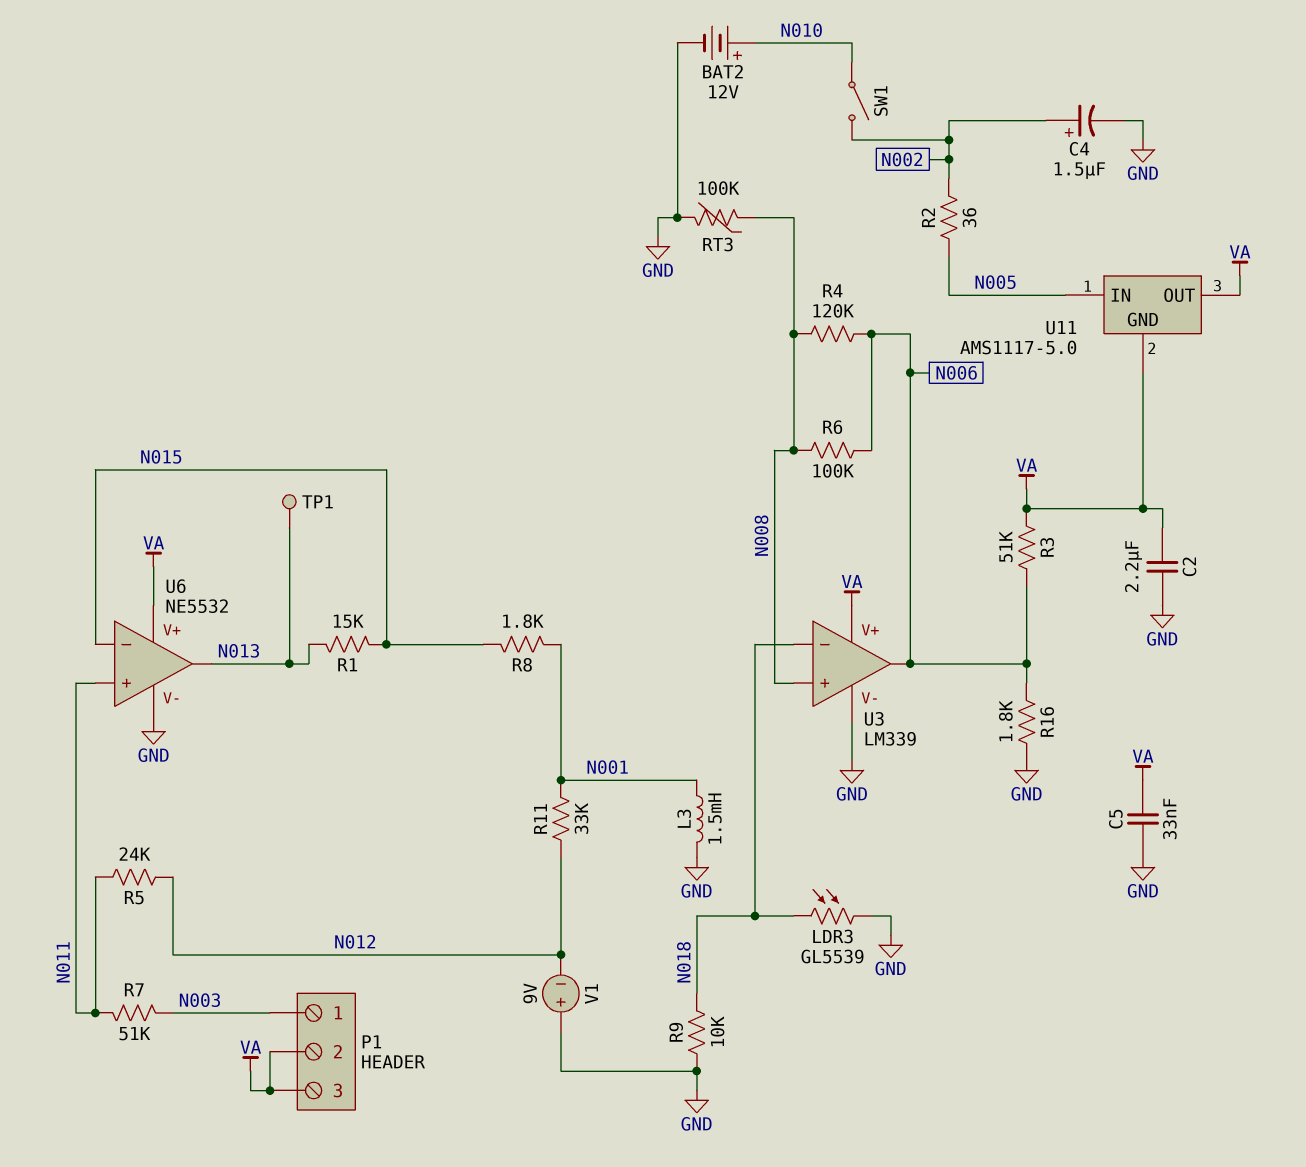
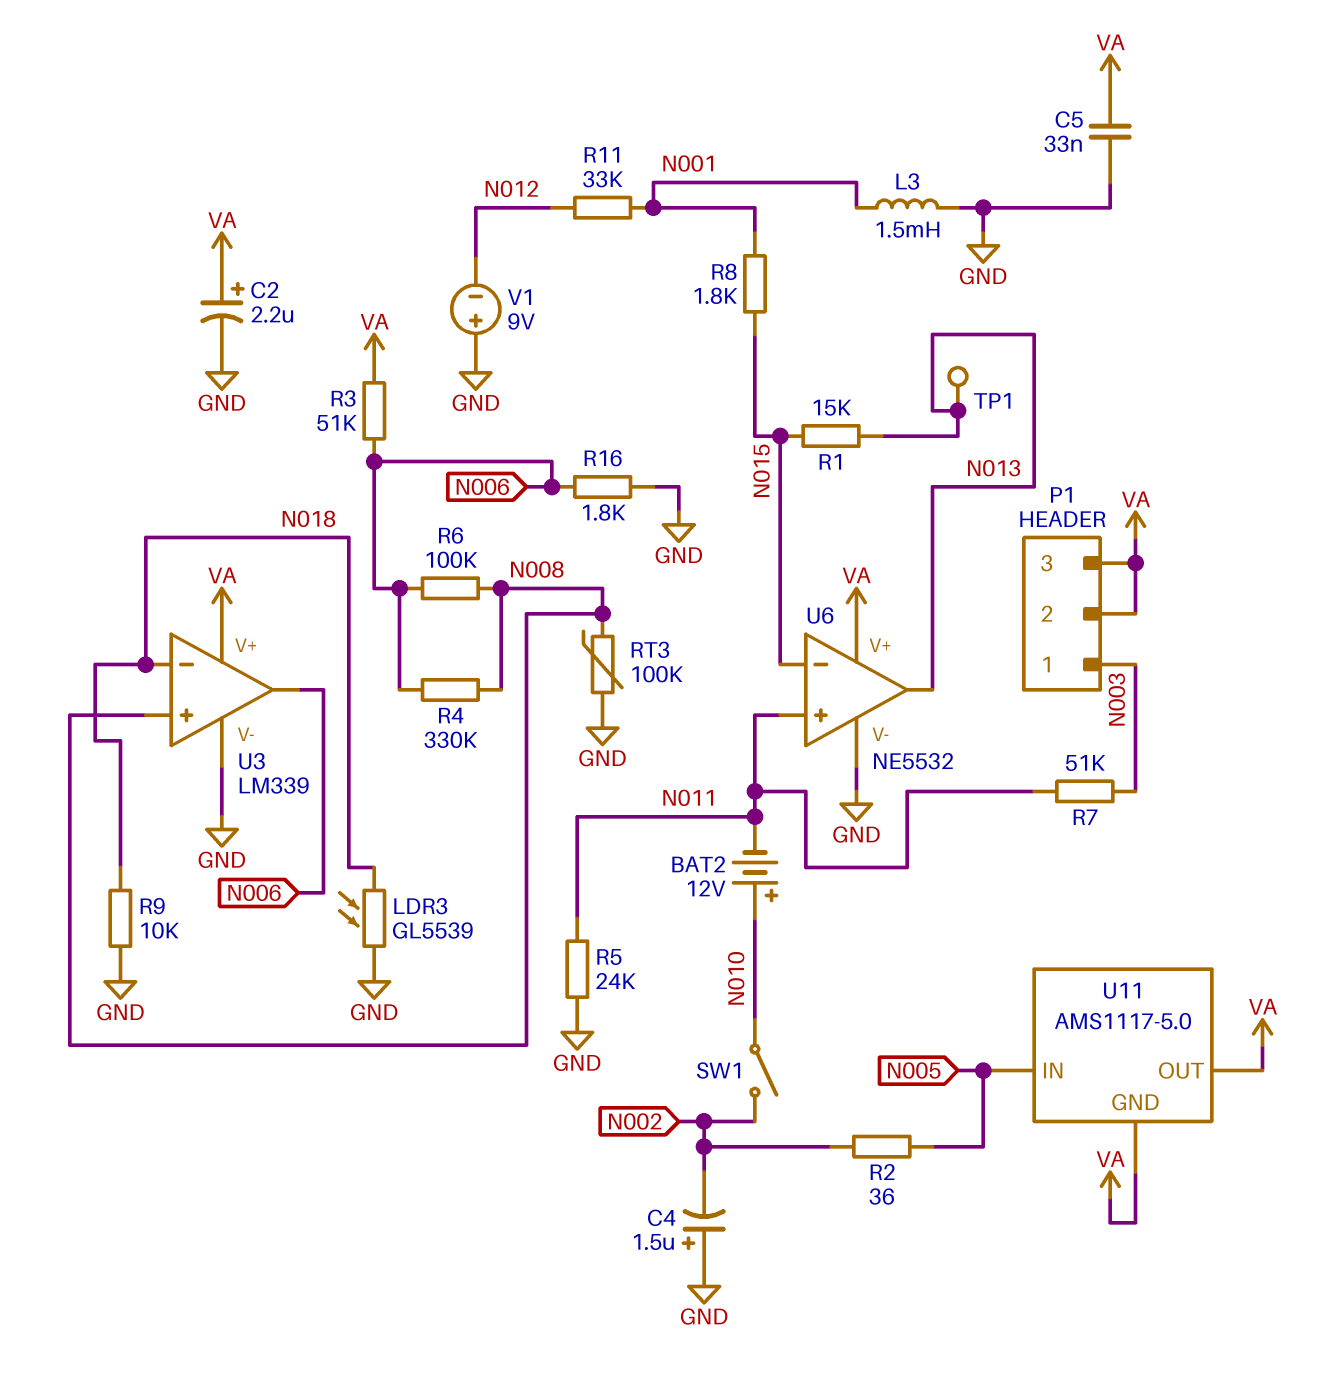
BAT2: 12V (plus N010, minus GND) -> 12V (plus N010, minus N011)
C2: 2.2uF (GND, VA) -> 2.2uF (plus VA, minus GND)
C4: 1.5uF (plus N002, minus GND) -> 1.5uF (plus GND, minus N002)
R4: 120k (N006, N008) -> 330k (N006, N008)
R5: 24k (N011, N012) -> 24k (GND, N011)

═══

- REQUIREMENT -
What you return must match the data above exactly, with no images included.

- OUTPUT FOR THIS TASK -
BAT2: 12V (plus N010, minus GND) -> 12V (plus N010, minus N011)
C2: 2.2uF (GND, VA) -> 2.2uF (plus VA, minus GND)
C4: 1.5uF (plus N002, minus GND) -> 1.5uF (plus GND, minus N002)
R4: 120k (N006, N008) -> 330k (N006, N008)
R5: 24k (N011, N012) -> 24k (GND, N011)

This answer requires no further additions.